Your instructions ::
Restate verbatim the lines between the one holding "Show me <item>carcinoma</item>." and the one holding "See the attached", both included, and no others.

>> start Entries

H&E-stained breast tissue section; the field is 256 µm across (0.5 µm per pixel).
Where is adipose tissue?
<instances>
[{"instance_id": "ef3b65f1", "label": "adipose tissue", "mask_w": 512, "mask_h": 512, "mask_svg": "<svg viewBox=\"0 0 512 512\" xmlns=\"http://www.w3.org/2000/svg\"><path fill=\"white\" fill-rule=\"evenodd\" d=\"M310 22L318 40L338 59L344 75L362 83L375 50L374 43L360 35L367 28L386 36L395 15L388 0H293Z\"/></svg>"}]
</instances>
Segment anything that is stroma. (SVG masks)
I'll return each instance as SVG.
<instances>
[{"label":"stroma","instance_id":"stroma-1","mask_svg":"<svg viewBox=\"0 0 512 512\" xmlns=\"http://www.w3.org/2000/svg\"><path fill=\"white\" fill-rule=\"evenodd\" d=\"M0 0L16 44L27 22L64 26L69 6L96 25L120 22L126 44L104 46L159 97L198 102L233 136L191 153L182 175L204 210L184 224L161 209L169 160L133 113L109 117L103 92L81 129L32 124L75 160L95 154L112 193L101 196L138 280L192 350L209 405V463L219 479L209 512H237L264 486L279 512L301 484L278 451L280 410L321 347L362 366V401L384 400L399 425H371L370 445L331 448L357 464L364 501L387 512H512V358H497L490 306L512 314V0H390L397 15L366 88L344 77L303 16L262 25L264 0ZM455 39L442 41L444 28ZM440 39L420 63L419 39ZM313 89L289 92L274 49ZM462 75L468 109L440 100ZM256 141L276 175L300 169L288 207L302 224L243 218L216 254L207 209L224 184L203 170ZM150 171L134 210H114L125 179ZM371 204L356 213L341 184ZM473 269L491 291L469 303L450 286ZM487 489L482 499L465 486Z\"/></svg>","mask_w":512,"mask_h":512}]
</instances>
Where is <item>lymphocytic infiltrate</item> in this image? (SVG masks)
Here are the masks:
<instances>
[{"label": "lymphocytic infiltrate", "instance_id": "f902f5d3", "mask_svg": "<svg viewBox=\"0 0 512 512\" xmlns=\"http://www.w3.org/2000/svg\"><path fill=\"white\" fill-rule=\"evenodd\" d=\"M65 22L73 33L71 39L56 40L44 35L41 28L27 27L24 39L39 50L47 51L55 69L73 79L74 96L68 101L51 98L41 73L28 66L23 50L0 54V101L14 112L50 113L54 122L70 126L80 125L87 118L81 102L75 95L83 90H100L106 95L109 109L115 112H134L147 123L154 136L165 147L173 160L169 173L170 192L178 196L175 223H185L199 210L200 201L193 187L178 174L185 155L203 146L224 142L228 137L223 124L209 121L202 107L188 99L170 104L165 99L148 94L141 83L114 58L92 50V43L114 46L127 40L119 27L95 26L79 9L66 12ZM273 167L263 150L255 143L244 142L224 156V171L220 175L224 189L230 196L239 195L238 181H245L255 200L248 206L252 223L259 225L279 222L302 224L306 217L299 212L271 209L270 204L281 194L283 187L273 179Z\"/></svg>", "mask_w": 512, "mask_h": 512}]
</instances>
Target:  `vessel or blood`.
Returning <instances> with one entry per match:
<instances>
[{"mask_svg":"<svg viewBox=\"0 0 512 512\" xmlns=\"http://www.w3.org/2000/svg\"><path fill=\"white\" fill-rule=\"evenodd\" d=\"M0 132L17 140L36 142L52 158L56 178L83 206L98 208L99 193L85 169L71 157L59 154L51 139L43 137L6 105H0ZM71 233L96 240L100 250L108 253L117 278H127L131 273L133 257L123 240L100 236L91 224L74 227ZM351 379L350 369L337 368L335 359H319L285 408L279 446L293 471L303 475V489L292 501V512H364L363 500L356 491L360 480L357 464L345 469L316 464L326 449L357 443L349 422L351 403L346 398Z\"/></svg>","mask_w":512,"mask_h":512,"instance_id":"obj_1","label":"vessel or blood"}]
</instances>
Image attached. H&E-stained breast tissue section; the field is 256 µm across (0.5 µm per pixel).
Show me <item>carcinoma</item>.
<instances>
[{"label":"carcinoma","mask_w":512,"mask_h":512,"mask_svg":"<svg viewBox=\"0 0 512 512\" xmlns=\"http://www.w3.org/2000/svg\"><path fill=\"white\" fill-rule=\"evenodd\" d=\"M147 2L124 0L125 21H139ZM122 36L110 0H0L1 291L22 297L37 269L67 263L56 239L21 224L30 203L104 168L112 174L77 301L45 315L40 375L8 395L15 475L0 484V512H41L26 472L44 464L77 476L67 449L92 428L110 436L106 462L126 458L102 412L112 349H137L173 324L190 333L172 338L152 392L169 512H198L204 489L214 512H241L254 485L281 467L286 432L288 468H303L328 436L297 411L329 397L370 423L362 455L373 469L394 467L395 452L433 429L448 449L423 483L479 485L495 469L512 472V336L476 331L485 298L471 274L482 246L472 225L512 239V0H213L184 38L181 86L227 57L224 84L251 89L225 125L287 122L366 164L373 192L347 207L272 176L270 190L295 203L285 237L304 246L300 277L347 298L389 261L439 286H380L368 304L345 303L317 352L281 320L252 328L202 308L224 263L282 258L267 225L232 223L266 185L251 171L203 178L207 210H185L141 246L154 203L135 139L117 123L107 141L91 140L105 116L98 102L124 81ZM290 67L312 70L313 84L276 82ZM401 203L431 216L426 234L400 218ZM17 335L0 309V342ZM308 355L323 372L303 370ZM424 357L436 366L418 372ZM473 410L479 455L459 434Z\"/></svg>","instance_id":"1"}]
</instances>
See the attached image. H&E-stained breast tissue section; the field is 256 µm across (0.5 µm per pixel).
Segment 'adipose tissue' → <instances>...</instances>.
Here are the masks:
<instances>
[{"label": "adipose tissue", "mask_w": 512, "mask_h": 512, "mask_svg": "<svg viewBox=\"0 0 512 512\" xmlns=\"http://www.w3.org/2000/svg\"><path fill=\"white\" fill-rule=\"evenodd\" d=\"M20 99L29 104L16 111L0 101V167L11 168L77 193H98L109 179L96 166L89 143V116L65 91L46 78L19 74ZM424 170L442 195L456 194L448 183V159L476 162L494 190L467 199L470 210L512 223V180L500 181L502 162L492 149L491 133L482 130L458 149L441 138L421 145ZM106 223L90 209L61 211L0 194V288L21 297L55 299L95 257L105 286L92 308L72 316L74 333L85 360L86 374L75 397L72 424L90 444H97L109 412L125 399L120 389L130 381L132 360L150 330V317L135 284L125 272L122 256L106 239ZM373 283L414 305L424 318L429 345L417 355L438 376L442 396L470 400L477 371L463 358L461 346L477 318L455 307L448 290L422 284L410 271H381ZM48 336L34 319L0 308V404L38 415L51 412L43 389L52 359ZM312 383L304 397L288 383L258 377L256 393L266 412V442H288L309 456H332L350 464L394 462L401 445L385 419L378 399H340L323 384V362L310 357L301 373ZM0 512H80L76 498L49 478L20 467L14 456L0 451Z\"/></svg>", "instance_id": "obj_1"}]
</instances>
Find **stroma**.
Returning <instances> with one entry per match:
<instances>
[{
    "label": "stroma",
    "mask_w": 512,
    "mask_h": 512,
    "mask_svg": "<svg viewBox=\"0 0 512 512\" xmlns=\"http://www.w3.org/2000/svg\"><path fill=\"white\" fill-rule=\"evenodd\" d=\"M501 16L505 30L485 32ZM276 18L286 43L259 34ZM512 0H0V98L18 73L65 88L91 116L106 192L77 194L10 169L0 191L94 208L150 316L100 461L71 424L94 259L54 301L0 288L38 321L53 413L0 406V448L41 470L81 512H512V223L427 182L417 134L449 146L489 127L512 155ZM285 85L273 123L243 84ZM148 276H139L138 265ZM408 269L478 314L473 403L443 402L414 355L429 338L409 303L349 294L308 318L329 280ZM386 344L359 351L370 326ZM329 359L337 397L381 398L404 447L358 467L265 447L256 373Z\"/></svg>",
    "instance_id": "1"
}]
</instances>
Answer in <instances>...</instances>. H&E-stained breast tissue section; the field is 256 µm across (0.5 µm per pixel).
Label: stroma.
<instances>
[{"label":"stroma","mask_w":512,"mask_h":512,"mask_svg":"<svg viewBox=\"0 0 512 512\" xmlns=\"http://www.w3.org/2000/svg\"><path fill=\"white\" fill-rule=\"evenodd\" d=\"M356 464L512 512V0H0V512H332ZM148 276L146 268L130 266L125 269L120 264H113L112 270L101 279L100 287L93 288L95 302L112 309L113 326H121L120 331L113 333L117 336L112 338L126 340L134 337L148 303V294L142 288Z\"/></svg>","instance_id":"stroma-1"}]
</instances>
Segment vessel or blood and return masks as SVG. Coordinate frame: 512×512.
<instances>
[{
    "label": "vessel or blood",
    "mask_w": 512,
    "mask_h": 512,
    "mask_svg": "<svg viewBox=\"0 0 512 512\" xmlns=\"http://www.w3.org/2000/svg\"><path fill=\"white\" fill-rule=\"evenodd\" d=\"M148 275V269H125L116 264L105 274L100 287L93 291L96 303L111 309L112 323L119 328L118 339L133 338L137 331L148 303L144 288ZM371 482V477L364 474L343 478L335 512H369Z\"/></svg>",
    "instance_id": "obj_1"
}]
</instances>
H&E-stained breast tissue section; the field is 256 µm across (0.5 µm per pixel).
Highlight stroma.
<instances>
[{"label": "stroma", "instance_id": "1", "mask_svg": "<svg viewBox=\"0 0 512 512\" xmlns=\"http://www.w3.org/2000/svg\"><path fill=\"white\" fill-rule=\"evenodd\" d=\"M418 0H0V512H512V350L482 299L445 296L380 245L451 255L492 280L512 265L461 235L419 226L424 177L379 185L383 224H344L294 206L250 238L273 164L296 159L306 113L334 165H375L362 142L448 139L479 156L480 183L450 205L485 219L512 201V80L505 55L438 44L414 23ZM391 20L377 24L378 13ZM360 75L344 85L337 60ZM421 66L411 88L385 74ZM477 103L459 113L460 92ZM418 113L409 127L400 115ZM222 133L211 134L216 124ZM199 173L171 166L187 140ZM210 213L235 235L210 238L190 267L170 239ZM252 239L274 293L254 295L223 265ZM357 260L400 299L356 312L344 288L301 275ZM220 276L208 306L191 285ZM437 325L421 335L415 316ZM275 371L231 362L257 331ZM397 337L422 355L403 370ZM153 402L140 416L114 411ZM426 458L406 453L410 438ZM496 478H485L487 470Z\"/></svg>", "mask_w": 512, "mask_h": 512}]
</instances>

>> end Entries

Full output ::
Show me <item>carcinoma</item>.
<instances>
[{"label":"carcinoma","mask_w":512,"mask_h":512,"mask_svg":"<svg viewBox=\"0 0 512 512\" xmlns=\"http://www.w3.org/2000/svg\"><path fill=\"white\" fill-rule=\"evenodd\" d=\"M147 2L124 0L125 21H139ZM122 36L110 0H0L1 291L22 297L37 269L67 263L56 239L21 224L30 203L104 168L112 174L77 301L45 315L40 375L8 395L15 475L0 484V512H41L26 472L44 464L77 476L67 449L92 428L110 436L106 462L126 458L102 412L112 349H137L173 324L190 333L172 338L152 392L169 512H198L204 489L214 512H241L254 485L281 467L286 432L288 468H303L328 436L297 411L329 397L370 423L362 455L373 469L394 467L395 452L433 429L448 449L423 483L479 485L495 469L512 472V336L476 331L485 298L471 274L482 246L472 225L512 239V0H213L184 38L181 86L227 57L224 84L251 89L225 125L287 122L366 164L373 192L347 207L272 176L270 190L295 203L285 237L304 246L300 277L347 298L389 261L439 286H380L368 304L345 303L317 352L281 320L252 328L202 308L224 263L282 258L267 225L232 223L266 185L251 171L203 178L207 210H185L141 246L154 203L135 139L117 123L107 141L91 140L105 116L98 102L124 81ZM290 67L312 70L313 84L276 82ZM401 203L431 216L426 234L400 218ZM17 335L0 309V342ZM308 355L323 372L303 370ZM424 357L436 366L418 372ZM473 410L479 455L459 434Z\"/></svg>","instance_id":"1"}]
</instances>
See the attached image. H&E-stained breast tissue section; the field is 256 µm across (0.5 µm per pixel).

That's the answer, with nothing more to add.